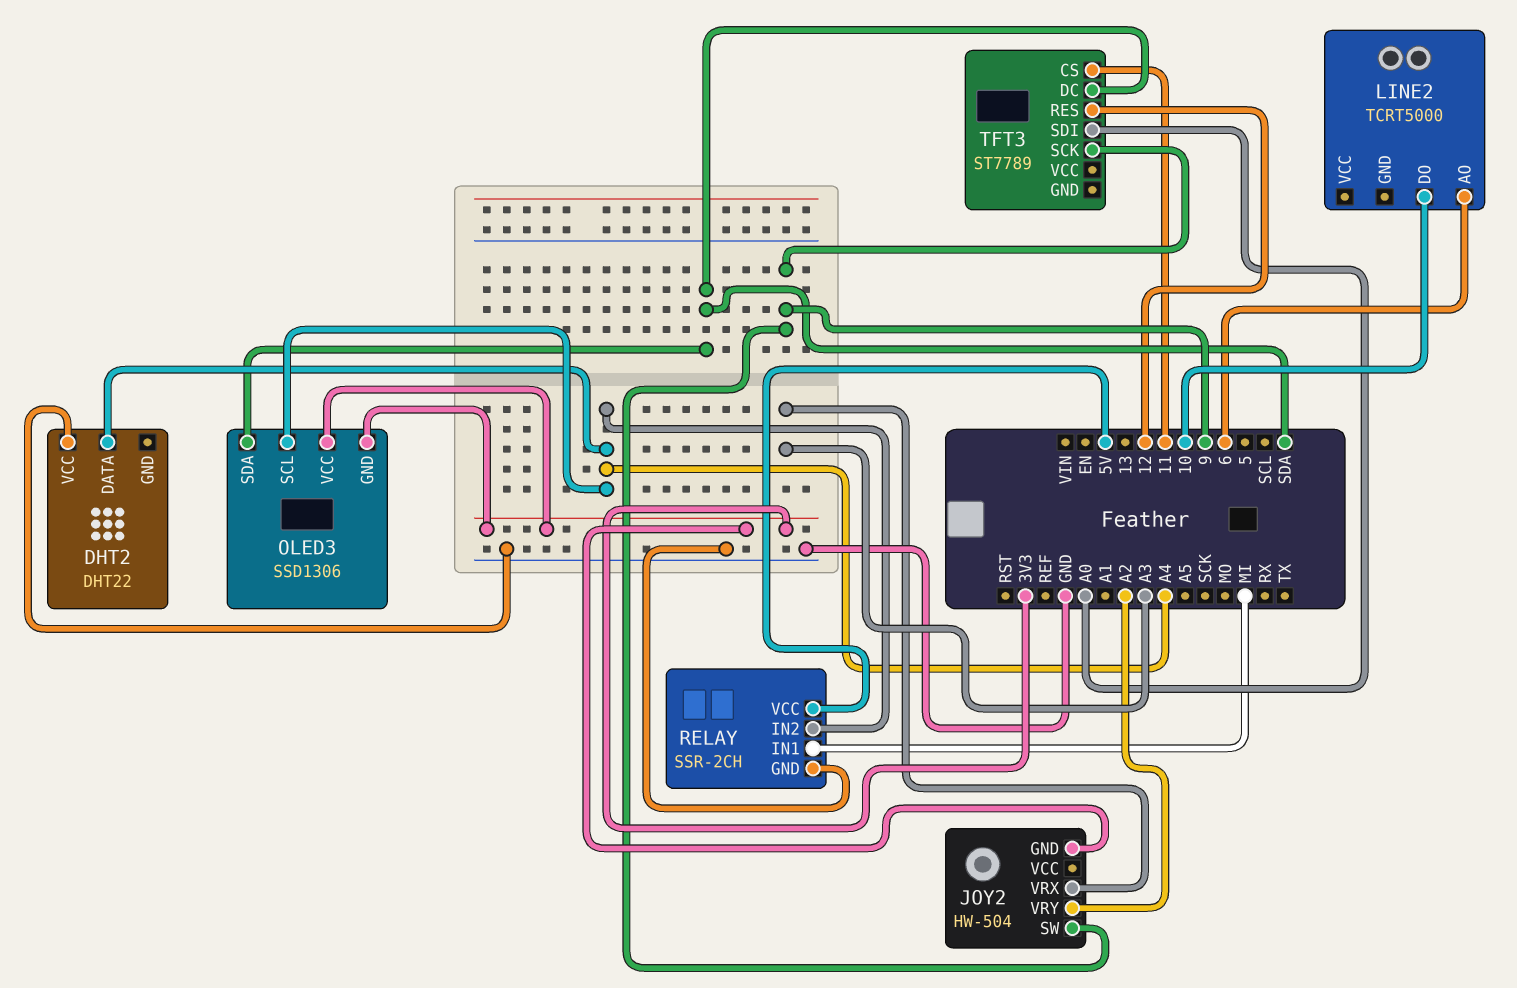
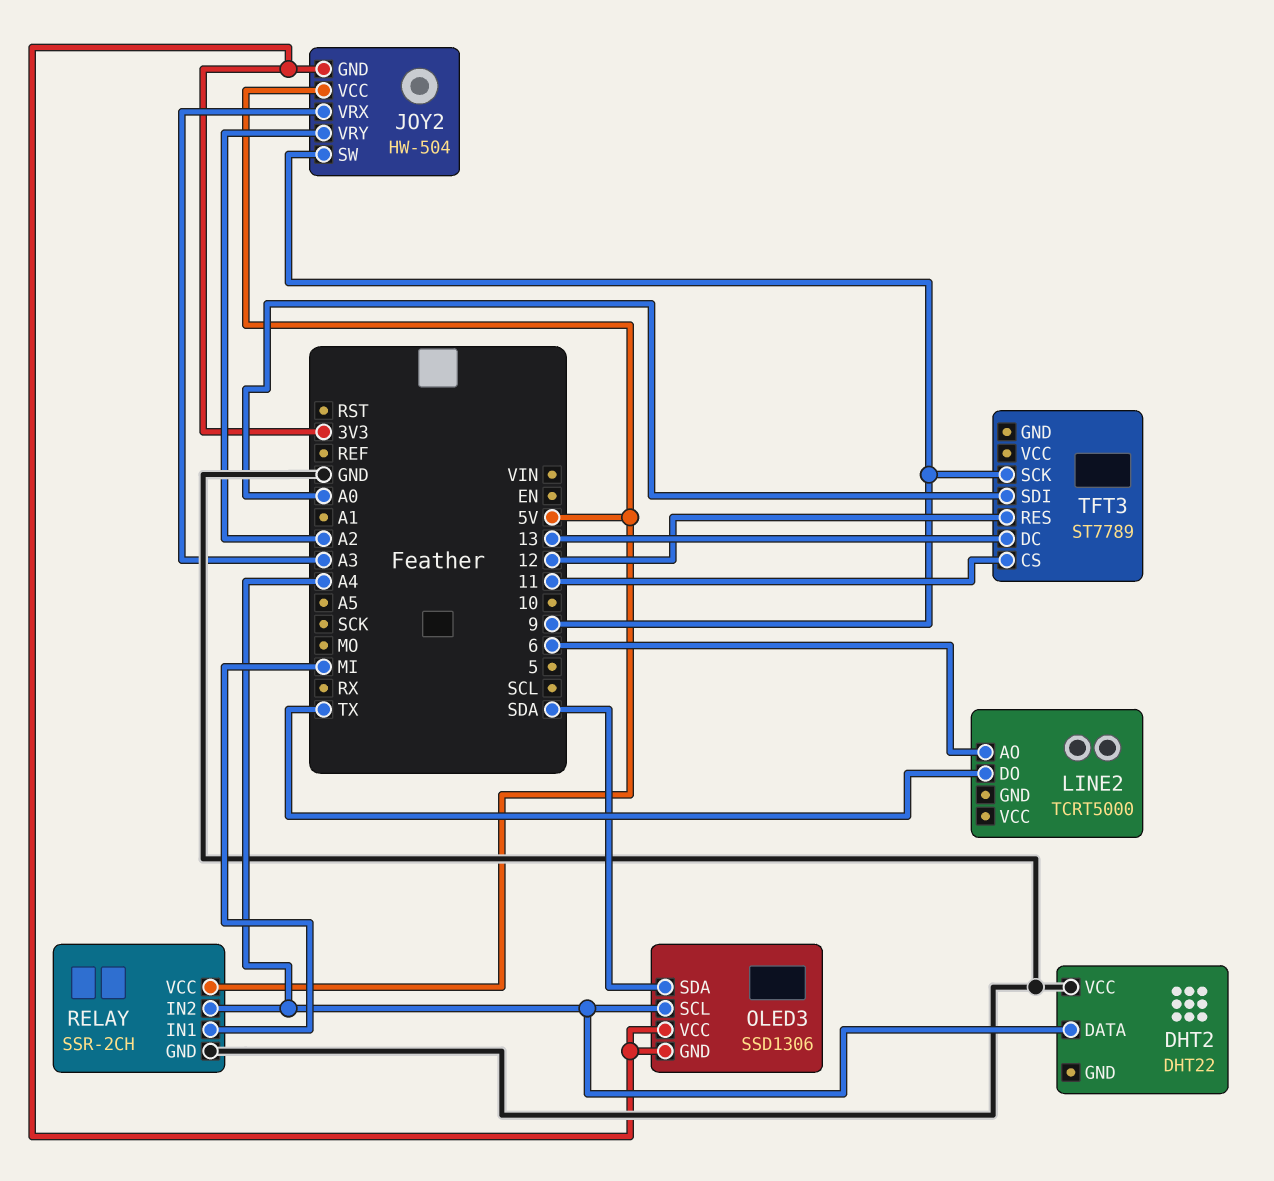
JOY2 pin VCC: none -> 5V
LINE2 pin DO: 10 -> TX
TFT3 pin DC: SDA -> 13

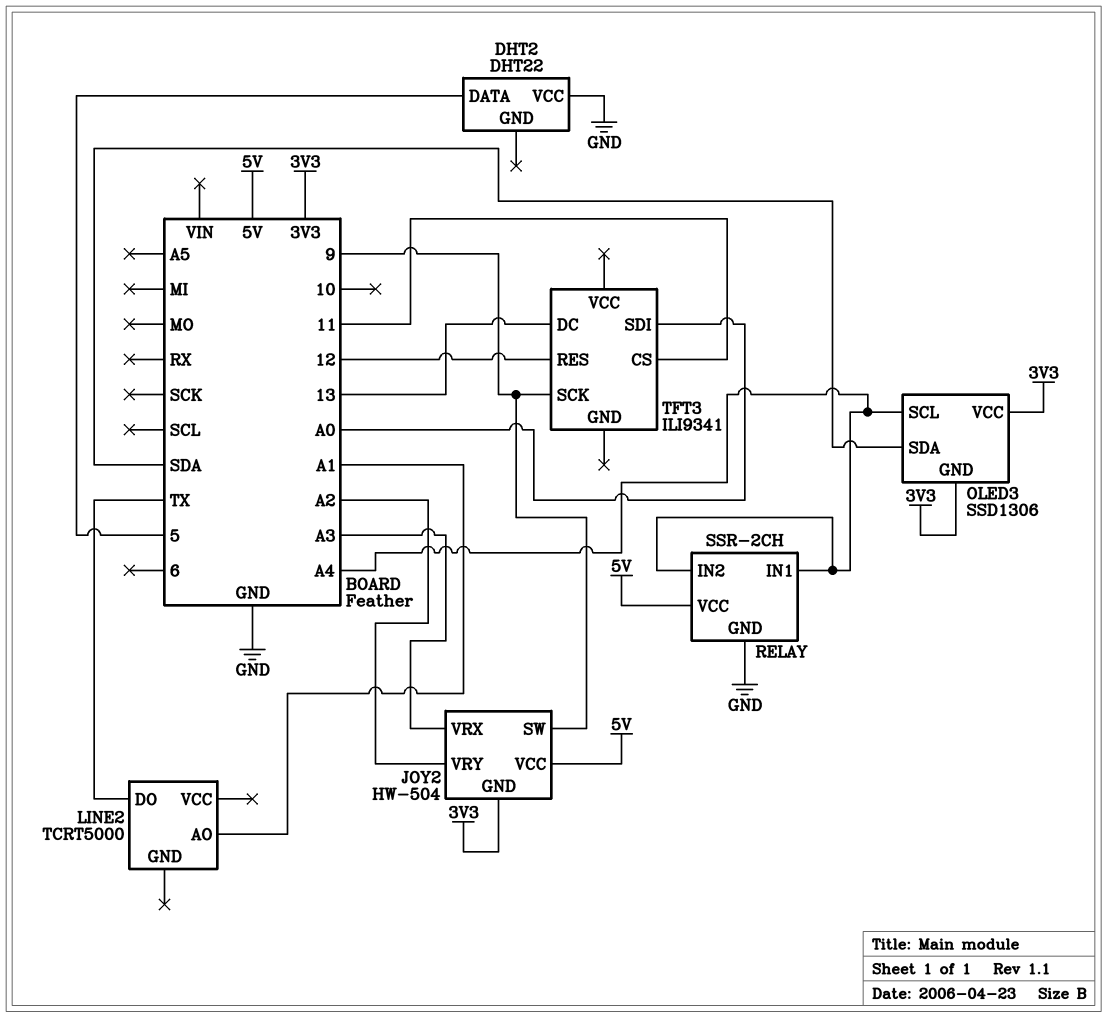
DHT2 pin DATA: A4 -> 5
LINE2 pin AO: 6 -> A1
RELAY pin IN1: MI -> A4
TFT3: ST7789 -> ILI9341

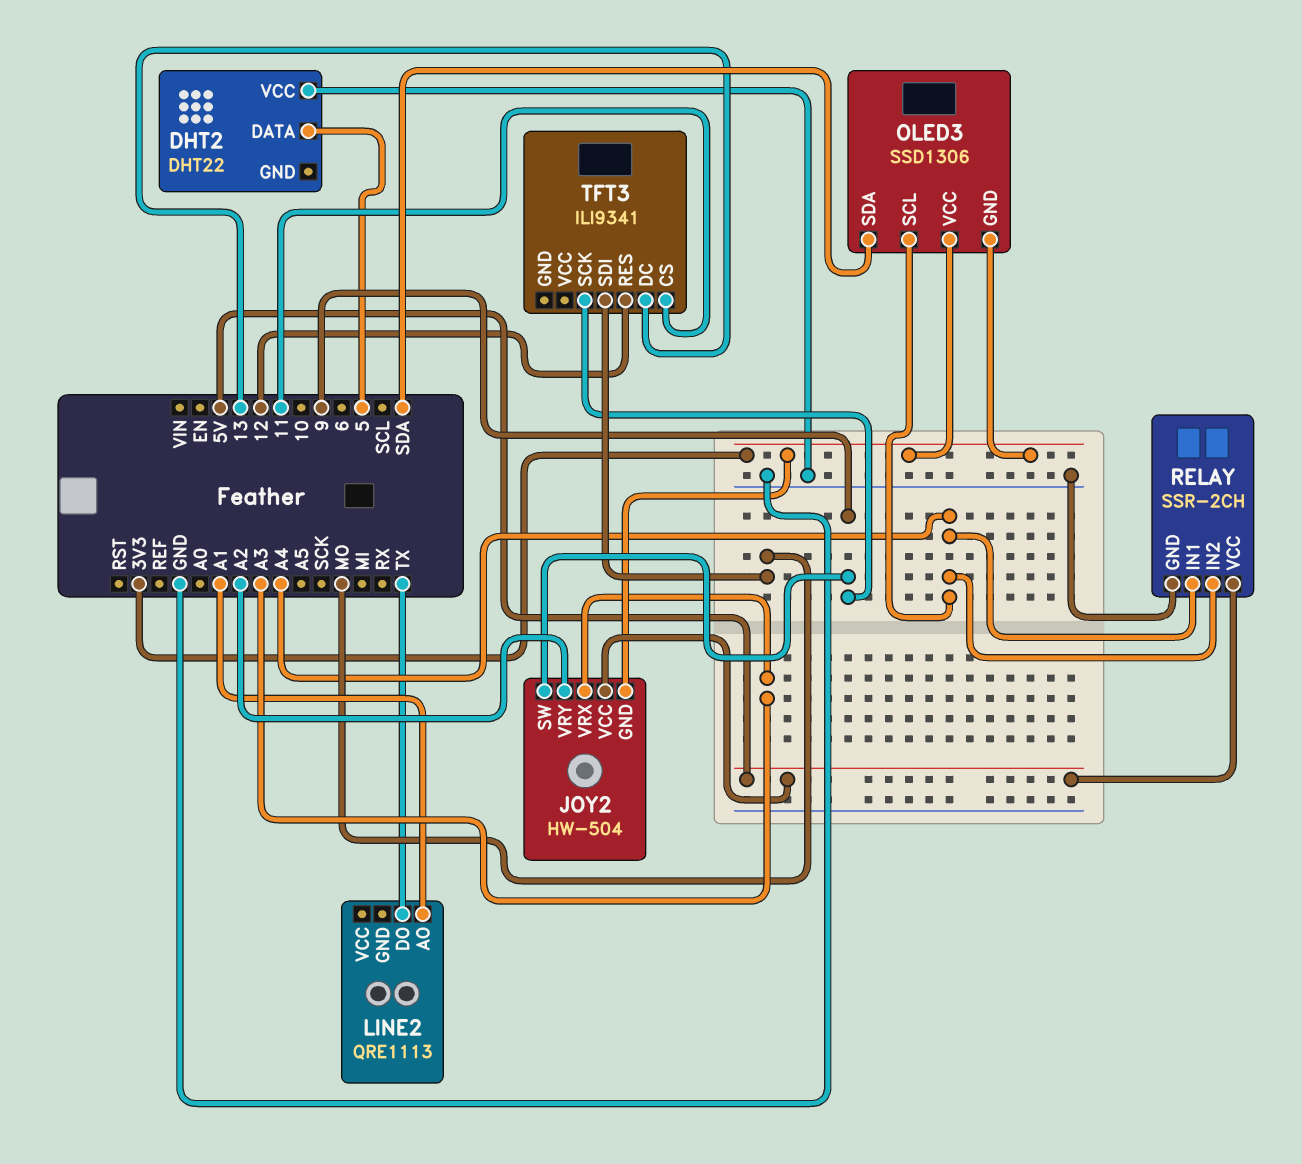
LINE2: TCRT5000 -> QRE1113
TFT3 pin SDI: A0 -> MO

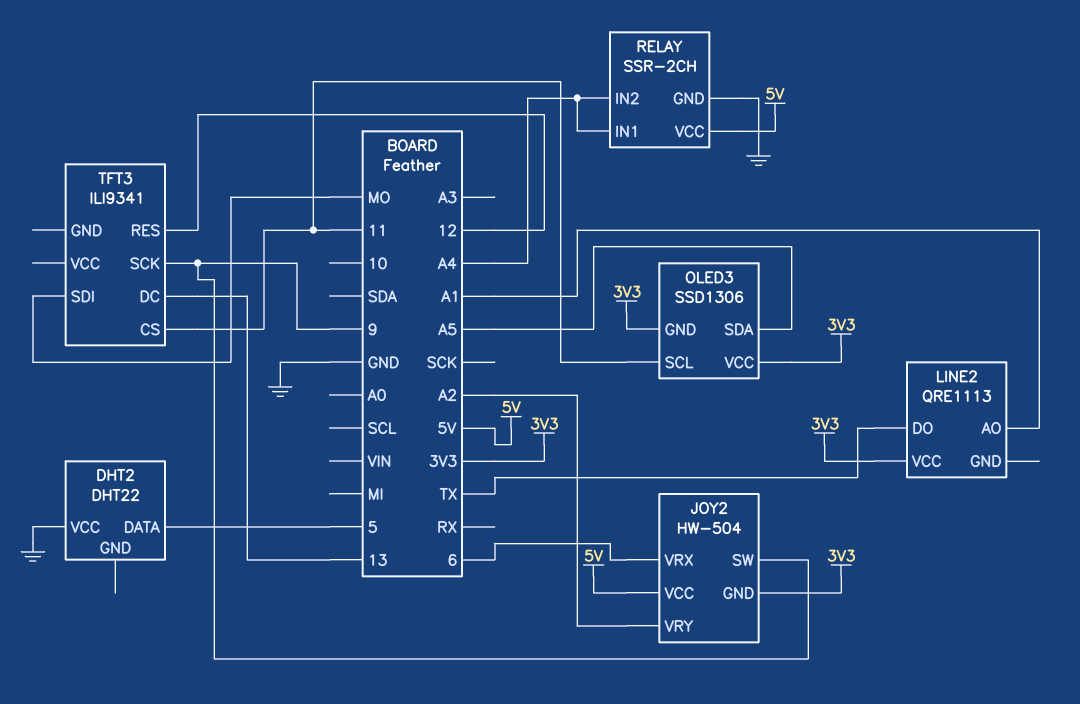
JOY2 pin VRX: A3 -> 6
LINE2 pin VCC: none -> 3V3
OLED3 pin SCL: A4 -> 11
OLED3 pin SDA: SDA -> A5

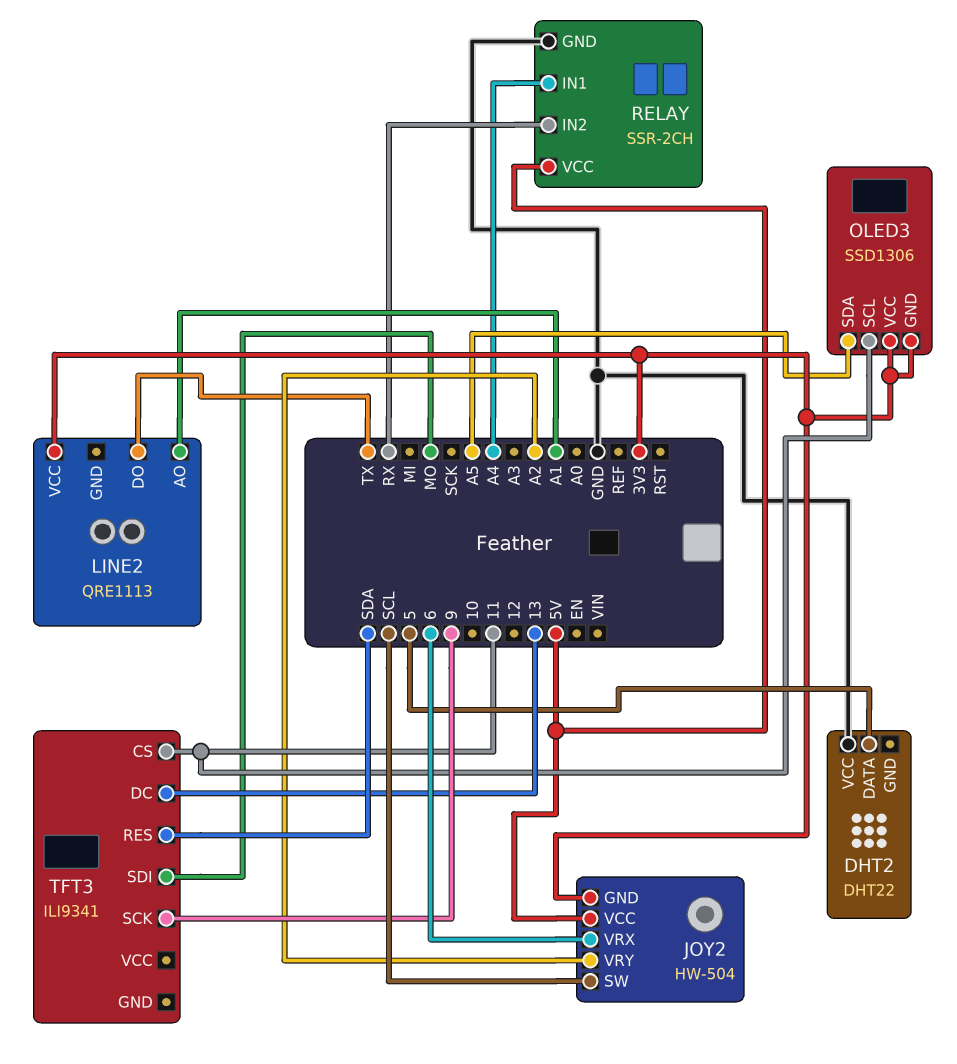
JOY2 pin SW: 9 -> SCL
RELAY pin IN2: A4 -> RX
TFT3 pin RES: 12 -> SDA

▶ [What you should do] Give back each line above exactly, with pictures dropped.

▶ [The completed task]
JOY2 pin VCC: none -> 5V
LINE2 pin DO: 10 -> TX
TFT3 pin DC: SDA -> 13

DHT2 pin DATA: A4 -> 5
LINE2 pin AO: 6 -> A1
RELAY pin IN1: MI -> A4
TFT3: ST7789 -> ILI9341

LINE2: TCRT5000 -> QRE1113
TFT3 pin SDI: A0 -> MO

JOY2 pin VRX: A3 -> 6
LINE2 pin VCC: none -> 3V3
OLED3 pin SCL: A4 -> 11
OLED3 pin SDA: SDA -> A5

JOY2 pin SW: 9 -> SCL
RELAY pin IN2: A4 -> RX
TFT3 pin RES: 12 -> SDA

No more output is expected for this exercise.